Stored dataset items
==================================================

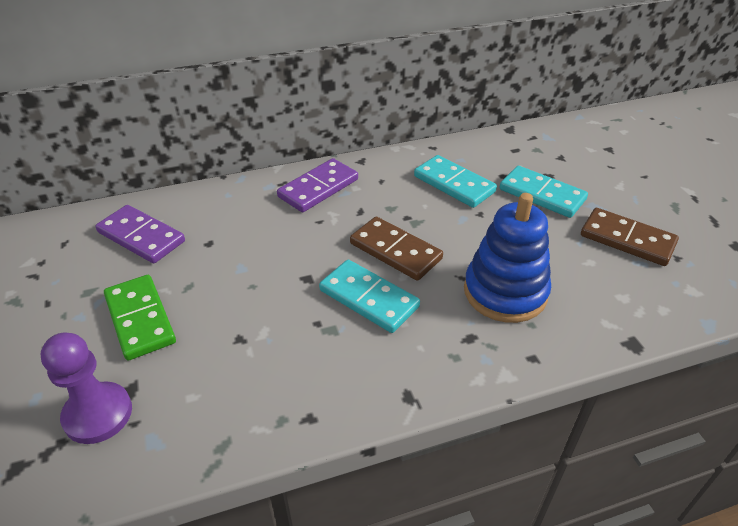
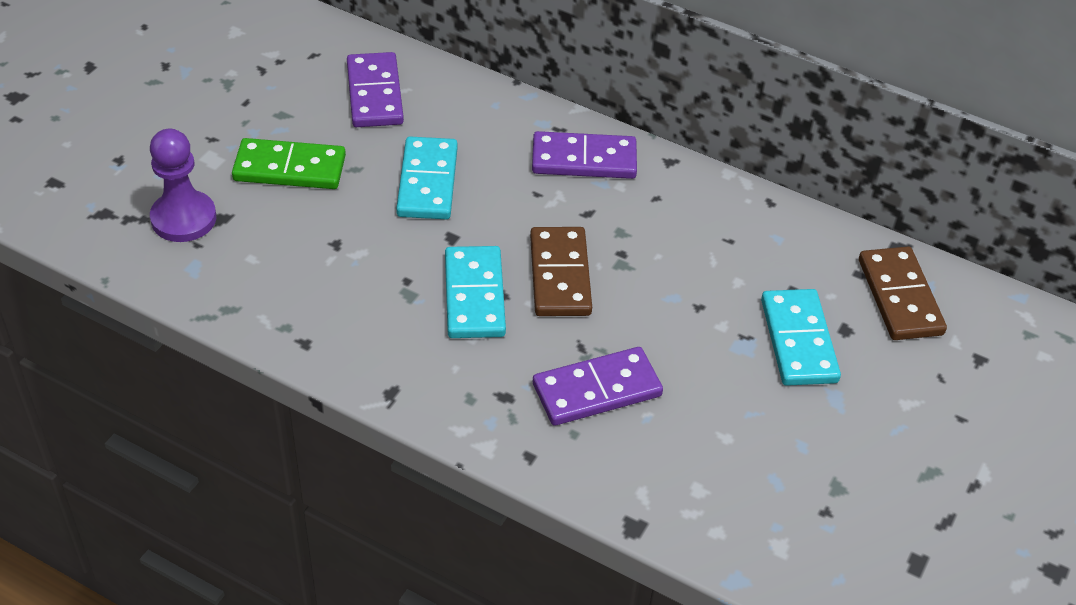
camera: 45 degrees right, 5 degrees up
green domino [104,275,176,361] -> green domino turned 75 degrees clockwise [232,138,346,189]
turquoise domino [414,155,497,208] -> turquoise domino moved to [396,137,458,219]
blue stacking toy [464,193,551,323] -> purple domino [533,347,663,426]
brown domino [581,208,679,266] -> brown domino moved to [859,247,947,340]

==================================================

§ **Job**: Pictures are to be left out, while the records are copied word for word.

§ **Response area**:
camera: 45 degrees right, 5 degrees up
green domino [104,275,176,361] -> green domino turned 75 degrees clockwise [232,138,346,189]
turquoise domino [414,155,497,208] -> turquoise domino moved to [396,137,458,219]
blue stacking toy [464,193,551,323] -> purple domino [533,347,663,426]
brown domino [581,208,679,266] -> brown domino moved to [859,247,947,340]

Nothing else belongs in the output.